** Task brief **
Swap each "soya milk" in the entries below for "soy milk" and write the lines out again with nothing else altered.

===== Dataset records =====

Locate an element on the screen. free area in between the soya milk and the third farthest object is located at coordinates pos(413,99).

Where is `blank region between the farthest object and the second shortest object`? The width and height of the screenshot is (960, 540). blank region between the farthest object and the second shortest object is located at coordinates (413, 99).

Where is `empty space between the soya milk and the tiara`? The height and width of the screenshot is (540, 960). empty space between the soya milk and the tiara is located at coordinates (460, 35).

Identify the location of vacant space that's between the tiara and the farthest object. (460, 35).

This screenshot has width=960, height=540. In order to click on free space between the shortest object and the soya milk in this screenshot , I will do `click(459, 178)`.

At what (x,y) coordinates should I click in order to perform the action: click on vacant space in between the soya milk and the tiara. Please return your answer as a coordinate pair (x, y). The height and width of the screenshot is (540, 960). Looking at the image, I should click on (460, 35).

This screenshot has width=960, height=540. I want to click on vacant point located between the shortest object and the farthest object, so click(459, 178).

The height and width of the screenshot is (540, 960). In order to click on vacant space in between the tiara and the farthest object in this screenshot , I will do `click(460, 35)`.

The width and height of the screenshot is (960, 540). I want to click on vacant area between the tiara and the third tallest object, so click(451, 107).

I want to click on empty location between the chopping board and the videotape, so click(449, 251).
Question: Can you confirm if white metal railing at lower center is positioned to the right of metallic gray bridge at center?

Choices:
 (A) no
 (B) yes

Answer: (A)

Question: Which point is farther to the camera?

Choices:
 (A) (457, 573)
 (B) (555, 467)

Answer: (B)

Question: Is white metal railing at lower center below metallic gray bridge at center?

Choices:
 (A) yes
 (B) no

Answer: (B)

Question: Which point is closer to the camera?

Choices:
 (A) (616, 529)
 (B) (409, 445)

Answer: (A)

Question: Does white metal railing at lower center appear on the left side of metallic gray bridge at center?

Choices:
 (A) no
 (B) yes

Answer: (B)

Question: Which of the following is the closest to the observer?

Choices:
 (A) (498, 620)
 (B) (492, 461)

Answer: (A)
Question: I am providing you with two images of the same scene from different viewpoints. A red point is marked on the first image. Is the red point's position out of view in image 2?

=====

** Solution for this task **
Locate an element on the screen. free area in between the soy milk and the third farthest object is located at coordinates pos(413,99).

Where is `blank region between the farthest object and the second shortest object`? The width and height of the screenshot is (960, 540). blank region between the farthest object and the second shortest object is located at coordinates (413, 99).

Where is `empty space between the soy milk and the tiara`? The height and width of the screenshot is (540, 960). empty space between the soy milk and the tiara is located at coordinates (460, 35).

Identify the location of vacant space that's between the tiara and the farthest object. (460, 35).

This screenshot has width=960, height=540. In order to click on free space between the shortest object and the soy milk in this screenshot , I will do `click(459, 178)`.

At what (x,y) coordinates should I click in order to perform the action: click on vacant space in between the soy milk and the tiara. Please return your answer as a coordinate pair (x, y). The height and width of the screenshot is (540, 960). Looking at the image, I should click on (460, 35).

This screenshot has width=960, height=540. I want to click on vacant point located between the shortest object and the farthest object, so click(459, 178).

The height and width of the screenshot is (540, 960). In order to click on vacant space in between the tiara and the farthest object in this screenshot , I will do `click(460, 35)`.

The width and height of the screenshot is (960, 540). I want to click on vacant area between the tiara and the third tallest object, so click(451, 107).

I want to click on empty location between the chopping board and the videotape, so click(449, 251).
Question: Can you confirm if white metal railing at lower center is positioned to the right of metallic gray bridge at center?

Choices:
 (A) no
 (B) yes

Answer: (A)

Question: Which point is farther to the camera?

Choices:
 (A) (457, 573)
 (B) (555, 467)

Answer: (B)

Question: Is white metal railing at lower center below metallic gray bridge at center?

Choices:
 (A) yes
 (B) no

Answer: (B)

Question: Which point is closer to the camera?

Choices:
 (A) (616, 529)
 (B) (409, 445)

Answer: (A)

Question: Does white metal railing at lower center appear on the left side of metallic gray bridge at center?

Choices:
 (A) no
 (B) yes

Answer: (B)

Question: Which of the following is the closest to the observer?

Choices:
 (A) (498, 620)
 (B) (492, 461)

Answer: (A)
Question: I am providing you with two images of the same scene from different viewpoints. A red point is marked on the first image. Is the red point's position out of view in image 2?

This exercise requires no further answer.